Source records: Begin

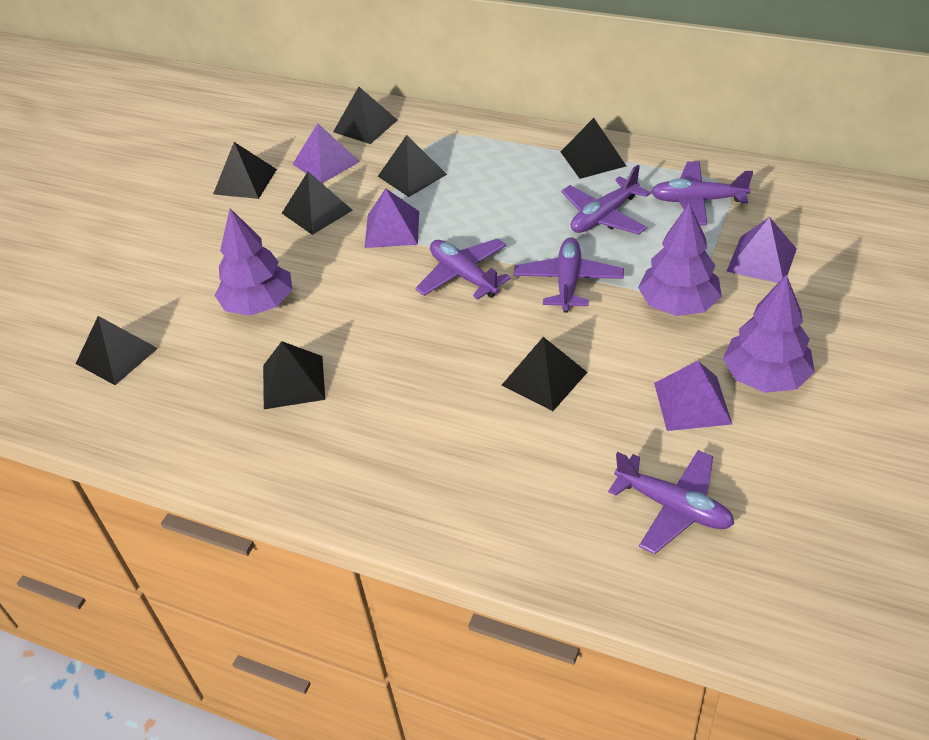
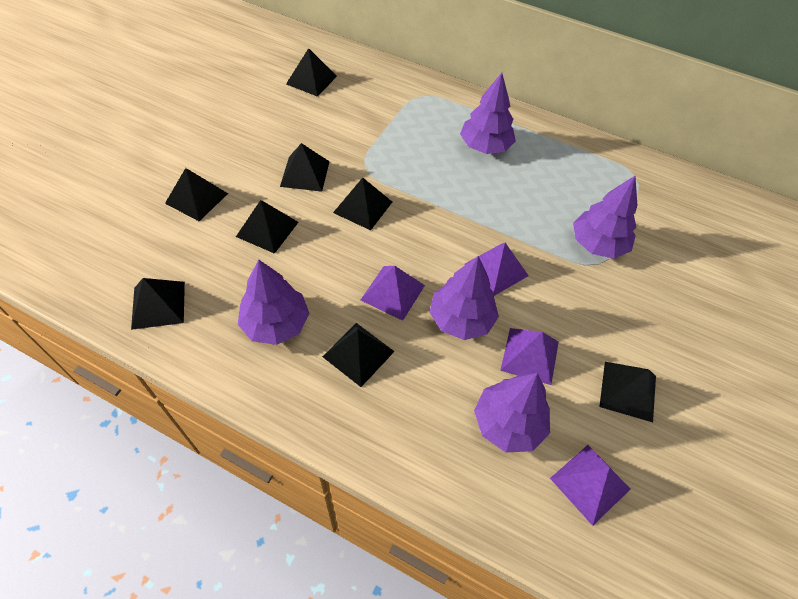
purple plane: 5 -> 0
purple tree: 3 -> 5

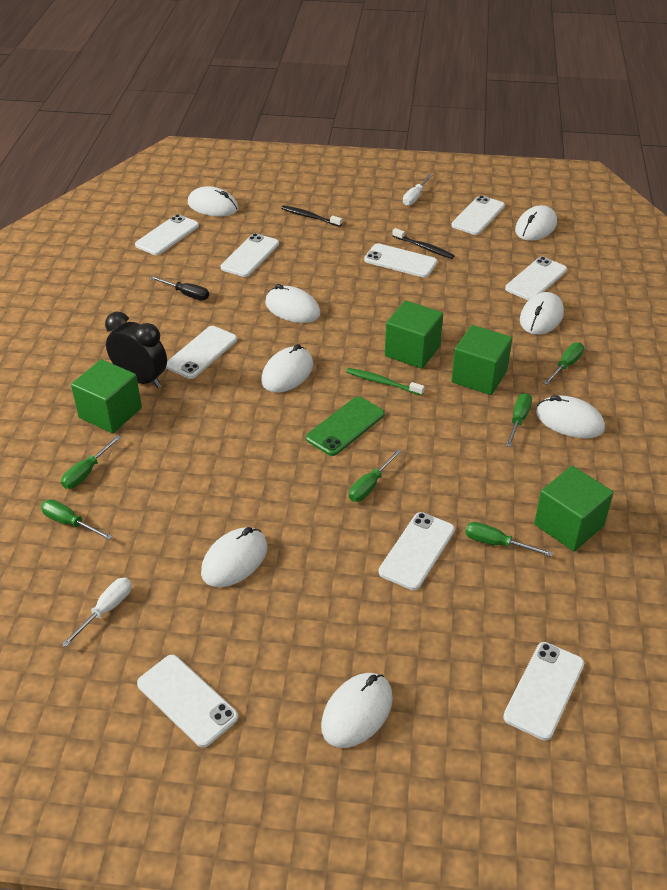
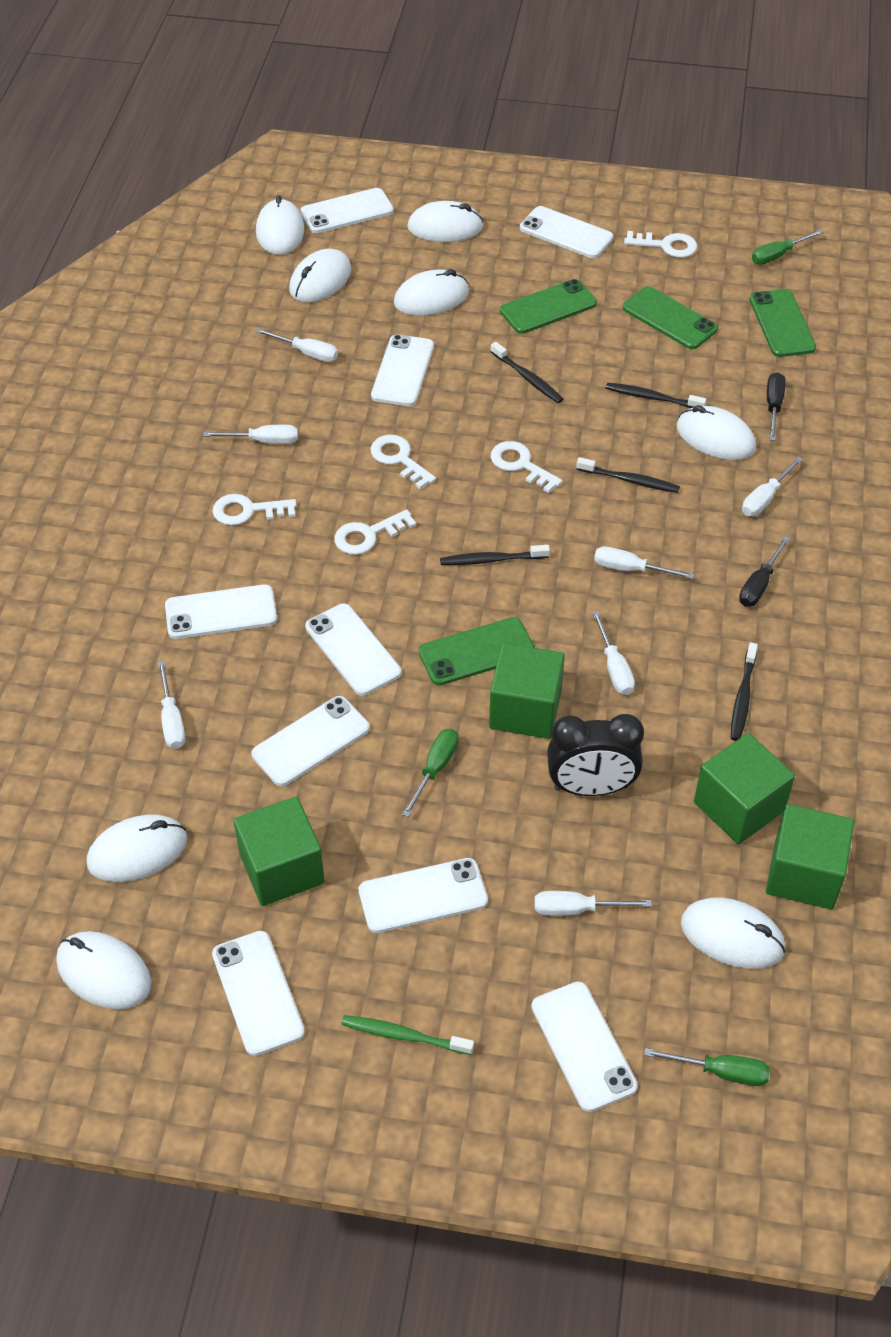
black screwdriver: 1 -> 2
black toothbrush: 2 -> 5
green phone: 1 -> 4
green screwdriver: 6 -> 3
white key: 0 -> 5
white screwdriver: 2 -> 7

Source records: End

From the entries above, copy each line that holds "black".

→ Worked solution
black screwdriver: 1 -> 2
black toothbrush: 2 -> 5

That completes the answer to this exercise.